Exercise requirements: Rewrite the records below in full, changing each "cloudy sky" to "overcast sky" and leaving everything else unchanged.

::::

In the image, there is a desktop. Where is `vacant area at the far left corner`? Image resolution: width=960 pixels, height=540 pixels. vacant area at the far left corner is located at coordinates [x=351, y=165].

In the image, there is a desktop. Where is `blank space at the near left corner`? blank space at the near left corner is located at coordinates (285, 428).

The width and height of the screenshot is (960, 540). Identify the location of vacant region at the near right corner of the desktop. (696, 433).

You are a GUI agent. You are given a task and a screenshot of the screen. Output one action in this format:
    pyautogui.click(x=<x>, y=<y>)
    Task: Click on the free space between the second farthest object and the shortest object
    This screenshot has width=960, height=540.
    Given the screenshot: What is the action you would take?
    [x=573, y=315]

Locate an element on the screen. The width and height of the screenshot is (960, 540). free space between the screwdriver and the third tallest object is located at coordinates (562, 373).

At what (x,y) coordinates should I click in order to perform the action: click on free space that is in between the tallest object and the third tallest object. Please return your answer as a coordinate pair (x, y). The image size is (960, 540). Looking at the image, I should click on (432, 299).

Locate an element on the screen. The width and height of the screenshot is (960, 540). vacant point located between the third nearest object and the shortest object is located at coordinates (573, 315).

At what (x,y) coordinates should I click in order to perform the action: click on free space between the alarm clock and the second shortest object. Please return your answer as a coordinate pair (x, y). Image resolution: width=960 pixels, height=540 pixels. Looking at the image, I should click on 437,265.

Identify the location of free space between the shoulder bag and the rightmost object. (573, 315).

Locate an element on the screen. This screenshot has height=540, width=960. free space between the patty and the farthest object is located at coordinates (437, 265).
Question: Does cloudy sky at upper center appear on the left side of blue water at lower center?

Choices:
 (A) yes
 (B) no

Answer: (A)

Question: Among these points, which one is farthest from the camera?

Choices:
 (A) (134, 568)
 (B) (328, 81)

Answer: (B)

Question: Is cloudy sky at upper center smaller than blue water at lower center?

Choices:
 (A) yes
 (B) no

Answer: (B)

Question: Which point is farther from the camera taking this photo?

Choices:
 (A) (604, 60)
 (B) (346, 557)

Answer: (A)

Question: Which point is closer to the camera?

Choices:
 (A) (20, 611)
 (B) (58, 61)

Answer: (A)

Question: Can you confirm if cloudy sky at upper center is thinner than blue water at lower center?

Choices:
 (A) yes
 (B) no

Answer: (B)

::::

Answer to this task:
In the image, there is a desktop. Where is `vacant area at the far left corner`? Image resolution: width=960 pixels, height=540 pixels. vacant area at the far left corner is located at coordinates [x=351, y=165].

In the image, there is a desktop. Where is `blank space at the near left corner`? blank space at the near left corner is located at coordinates (285, 428).

The width and height of the screenshot is (960, 540). Identify the location of vacant region at the near right corner of the desktop. (696, 433).

You are a GUI agent. You are given a task and a screenshot of the screen. Output one action in this format:
    pyautogui.click(x=<x>, y=<y>)
    Task: Click on the free space between the second farthest object and the shortest object
    This screenshot has width=960, height=540.
    Given the screenshot: What is the action you would take?
    [x=573, y=315]

Locate an element on the screen. The width and height of the screenshot is (960, 540). free space between the screwdriver and the third tallest object is located at coordinates (562, 373).

At what (x,y) coordinates should I click in order to perform the action: click on free space that is in between the tallest object and the third tallest object. Please return your answer as a coordinate pair (x, y). The image size is (960, 540). Looking at the image, I should click on (432, 299).

Locate an element on the screen. The width and height of the screenshot is (960, 540). vacant point located between the third nearest object and the shortest object is located at coordinates (573, 315).

At what (x,y) coordinates should I click in order to perform the action: click on free space between the alarm clock and the second shortest object. Please return your answer as a coordinate pair (x, y). Image resolution: width=960 pixels, height=540 pixels. Looking at the image, I should click on 437,265.

Identify the location of free space between the shoulder bag and the rightmost object. (573, 315).

Locate an element on the screen. This screenshot has height=540, width=960. free space between the patty and the farthest object is located at coordinates (437, 265).
Question: Does overcast sky at upper center appear on the left side of blue water at lower center?

Choices:
 (A) yes
 (B) no

Answer: (A)

Question: Among these points, which one is farthest from the camera?

Choices:
 (A) (134, 568)
 (B) (328, 81)

Answer: (B)

Question: Is overcast sky at upper center smaller than blue water at lower center?

Choices:
 (A) yes
 (B) no

Answer: (B)

Question: Which point is farther from the camera taking this photo?

Choices:
 (A) (604, 60)
 (B) (346, 557)

Answer: (A)

Question: Which point is closer to the camera?

Choices:
 (A) (20, 611)
 (B) (58, 61)

Answer: (A)

Question: Can you confirm if overcast sky at upper center is thinner than blue water at lower center?

Choices:
 (A) yes
 (B) no

Answer: (B)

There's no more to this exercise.